What to work on:
Rewrite every line of the records below, switching each "Toronto" to "Ottawa" and leaving everything else unchanged.

::: Records :::

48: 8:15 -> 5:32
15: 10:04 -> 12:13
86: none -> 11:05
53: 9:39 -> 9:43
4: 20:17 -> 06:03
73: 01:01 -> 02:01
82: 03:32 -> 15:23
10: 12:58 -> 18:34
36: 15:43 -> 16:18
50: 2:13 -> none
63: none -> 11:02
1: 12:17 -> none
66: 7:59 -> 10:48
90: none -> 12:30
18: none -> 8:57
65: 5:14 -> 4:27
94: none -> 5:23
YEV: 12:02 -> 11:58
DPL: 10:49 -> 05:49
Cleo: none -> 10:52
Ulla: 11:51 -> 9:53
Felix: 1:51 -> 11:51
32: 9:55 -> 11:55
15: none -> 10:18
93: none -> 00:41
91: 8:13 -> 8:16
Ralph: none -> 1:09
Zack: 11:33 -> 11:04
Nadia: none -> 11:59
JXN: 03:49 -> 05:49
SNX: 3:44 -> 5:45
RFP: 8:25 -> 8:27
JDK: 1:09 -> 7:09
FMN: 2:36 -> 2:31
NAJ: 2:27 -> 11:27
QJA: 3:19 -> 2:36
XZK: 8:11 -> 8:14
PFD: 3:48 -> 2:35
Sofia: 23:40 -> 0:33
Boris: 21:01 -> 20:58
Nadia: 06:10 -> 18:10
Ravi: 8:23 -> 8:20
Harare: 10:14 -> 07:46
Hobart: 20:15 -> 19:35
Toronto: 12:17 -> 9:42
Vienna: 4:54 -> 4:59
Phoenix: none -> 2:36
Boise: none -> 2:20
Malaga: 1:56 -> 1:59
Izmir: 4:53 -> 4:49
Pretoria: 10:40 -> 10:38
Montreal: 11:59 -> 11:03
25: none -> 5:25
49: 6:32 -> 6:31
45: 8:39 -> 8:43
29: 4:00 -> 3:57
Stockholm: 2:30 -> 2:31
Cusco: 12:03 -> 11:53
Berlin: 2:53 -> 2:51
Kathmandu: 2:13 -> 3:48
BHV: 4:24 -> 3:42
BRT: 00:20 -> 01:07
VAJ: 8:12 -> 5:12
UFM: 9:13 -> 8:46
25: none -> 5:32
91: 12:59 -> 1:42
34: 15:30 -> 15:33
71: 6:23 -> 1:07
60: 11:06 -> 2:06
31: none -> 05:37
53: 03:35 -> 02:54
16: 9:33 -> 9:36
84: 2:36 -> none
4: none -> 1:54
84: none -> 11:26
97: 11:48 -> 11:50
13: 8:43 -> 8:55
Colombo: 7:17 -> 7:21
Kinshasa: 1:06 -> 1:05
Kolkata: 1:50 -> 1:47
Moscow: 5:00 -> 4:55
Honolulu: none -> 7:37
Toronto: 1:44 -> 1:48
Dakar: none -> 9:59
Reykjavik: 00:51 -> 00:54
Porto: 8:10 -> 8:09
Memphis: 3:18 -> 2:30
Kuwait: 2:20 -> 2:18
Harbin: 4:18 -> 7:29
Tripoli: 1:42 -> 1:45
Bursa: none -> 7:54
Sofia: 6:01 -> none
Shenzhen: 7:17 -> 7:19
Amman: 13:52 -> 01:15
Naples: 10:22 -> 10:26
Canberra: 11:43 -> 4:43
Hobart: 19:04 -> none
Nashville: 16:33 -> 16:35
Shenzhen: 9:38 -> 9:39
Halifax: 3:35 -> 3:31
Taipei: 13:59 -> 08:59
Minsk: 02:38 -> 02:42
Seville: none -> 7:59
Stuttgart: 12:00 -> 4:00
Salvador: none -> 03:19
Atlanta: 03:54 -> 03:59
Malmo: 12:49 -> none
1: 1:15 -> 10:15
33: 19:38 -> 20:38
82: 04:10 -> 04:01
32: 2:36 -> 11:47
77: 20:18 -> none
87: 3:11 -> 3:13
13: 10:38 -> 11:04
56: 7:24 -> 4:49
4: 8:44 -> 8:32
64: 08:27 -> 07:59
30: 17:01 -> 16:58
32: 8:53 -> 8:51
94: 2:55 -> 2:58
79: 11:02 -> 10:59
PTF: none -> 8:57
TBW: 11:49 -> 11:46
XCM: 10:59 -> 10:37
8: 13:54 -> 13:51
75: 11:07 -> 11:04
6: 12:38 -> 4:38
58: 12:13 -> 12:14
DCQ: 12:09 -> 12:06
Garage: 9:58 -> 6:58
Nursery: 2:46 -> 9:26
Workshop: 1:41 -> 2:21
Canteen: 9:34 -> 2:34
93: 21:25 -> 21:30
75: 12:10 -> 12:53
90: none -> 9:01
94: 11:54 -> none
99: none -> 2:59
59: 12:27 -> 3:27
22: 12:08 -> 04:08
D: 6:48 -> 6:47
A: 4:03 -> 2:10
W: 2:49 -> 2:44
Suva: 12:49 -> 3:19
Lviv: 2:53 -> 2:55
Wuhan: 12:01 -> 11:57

:::

Final result:
48: 8:15 -> 5:32
15: 10:04 -> 12:13
86: none -> 11:05
53: 9:39 -> 9:43
4: 20:17 -> 06:03
73: 01:01 -> 02:01
82: 03:32 -> 15:23
10: 12:58 -> 18:34
36: 15:43 -> 16:18
50: 2:13 -> none
63: none -> 11:02
1: 12:17 -> none
66: 7:59 -> 10:48
90: none -> 12:30
18: none -> 8:57
65: 5:14 -> 4:27
94: none -> 5:23
YEV: 12:02 -> 11:58
DPL: 10:49 -> 05:49
Cleo: none -> 10:52
Ulla: 11:51 -> 9:53
Felix: 1:51 -> 11:51
32: 9:55 -> 11:55
15: none -> 10:18
93: none -> 00:41
91: 8:13 -> 8:16
Ralph: none -> 1:09
Zack: 11:33 -> 11:04
Nadia: none -> 11:59
JXN: 03:49 -> 05:49
SNX: 3:44 -> 5:45
RFP: 8:25 -> 8:27
JDK: 1:09 -> 7:09
FMN: 2:36 -> 2:31
NAJ: 2:27 -> 11:27
QJA: 3:19 -> 2:36
XZK: 8:11 -> 8:14
PFD: 3:48 -> 2:35
Sofia: 23:40 -> 0:33
Boris: 21:01 -> 20:58
Nadia: 06:10 -> 18:10
Ravi: 8:23 -> 8:20
Harare: 10:14 -> 07:46
Hobart: 20:15 -> 19:35
Ottawa: 12:17 -> 9:42
Vienna: 4:54 -> 4:59
Phoenix: none -> 2:36
Boise: none -> 2:20
Malaga: 1:56 -> 1:59
Izmir: 4:53 -> 4:49
Pretoria: 10:40 -> 10:38
Montreal: 11:59 -> 11:03
25: none -> 5:25
49: 6:32 -> 6:31
45: 8:39 -> 8:43
29: 4:00 -> 3:57
Stockholm: 2:30 -> 2:31
Cusco: 12:03 -> 11:53
Berlin: 2:53 -> 2:51
Kathmandu: 2:13 -> 3:48
BHV: 4:24 -> 3:42
BRT: 00:20 -> 01:07
VAJ: 8:12 -> 5:12
UFM: 9:13 -> 8:46
25: none -> 5:32
91: 12:59 -> 1:42
34: 15:30 -> 15:33
71: 6:23 -> 1:07
60: 11:06 -> 2:06
31: none -> 05:37
53: 03:35 -> 02:54
16: 9:33 -> 9:36
84: 2:36 -> none
4: none -> 1:54
84: none -> 11:26
97: 11:48 -> 11:50
13: 8:43 -> 8:55
Colombo: 7:17 -> 7:21
Kinshasa: 1:06 -> 1:05
Kolkata: 1:50 -> 1:47
Moscow: 5:00 -> 4:55
Honolulu: none -> 7:37
Ottawa: 1:44 -> 1:48
Dakar: none -> 9:59
Reykjavik: 00:51 -> 00:54
Porto: 8:10 -> 8:09
Memphis: 3:18 -> 2:30
Kuwait: 2:20 -> 2:18
Harbin: 4:18 -> 7:29
Tripoli: 1:42 -> 1:45
Bursa: none -> 7:54
Sofia: 6:01 -> none
Shenzhen: 7:17 -> 7:19
Amman: 13:52 -> 01:15
Naples: 10:22 -> 10:26
Canberra: 11:43 -> 4:43
Hobart: 19:04 -> none
Nashville: 16:33 -> 16:35
Shenzhen: 9:38 -> 9:39
Halifax: 3:35 -> 3:31
Taipei: 13:59 -> 08:59
Minsk: 02:38 -> 02:42
Seville: none -> 7:59
Stuttgart: 12:00 -> 4:00
Salvador: none -> 03:19
Atlanta: 03:54 -> 03:59
Malmo: 12:49 -> none
1: 1:15 -> 10:15
33: 19:38 -> 20:38
82: 04:10 -> 04:01
32: 2:36 -> 11:47
77: 20:18 -> none
87: 3:11 -> 3:13
13: 10:38 -> 11:04
56: 7:24 -> 4:49
4: 8:44 -> 8:32
64: 08:27 -> 07:59
30: 17:01 -> 16:58
32: 8:53 -> 8:51
94: 2:55 -> 2:58
79: 11:02 -> 10:59
PTF: none -> 8:57
TBW: 11:49 -> 11:46
XCM: 10:59 -> 10:37
8: 13:54 -> 13:51
75: 11:07 -> 11:04
6: 12:38 -> 4:38
58: 12:13 -> 12:14
DCQ: 12:09 -> 12:06
Garage: 9:58 -> 6:58
Nursery: 2:46 -> 9:26
Workshop: 1:41 -> 2:21
Canteen: 9:34 -> 2:34
93: 21:25 -> 21:30
75: 12:10 -> 12:53
90: none -> 9:01
94: 11:54 -> none
99: none -> 2:59
59: 12:27 -> 3:27
22: 12:08 -> 04:08
D: 6:48 -> 6:47
A: 4:03 -> 2:10
W: 2:49 -> 2:44
Suva: 12:49 -> 3:19
Lviv: 2:53 -> 2:55
Wuhan: 12:01 -> 11:57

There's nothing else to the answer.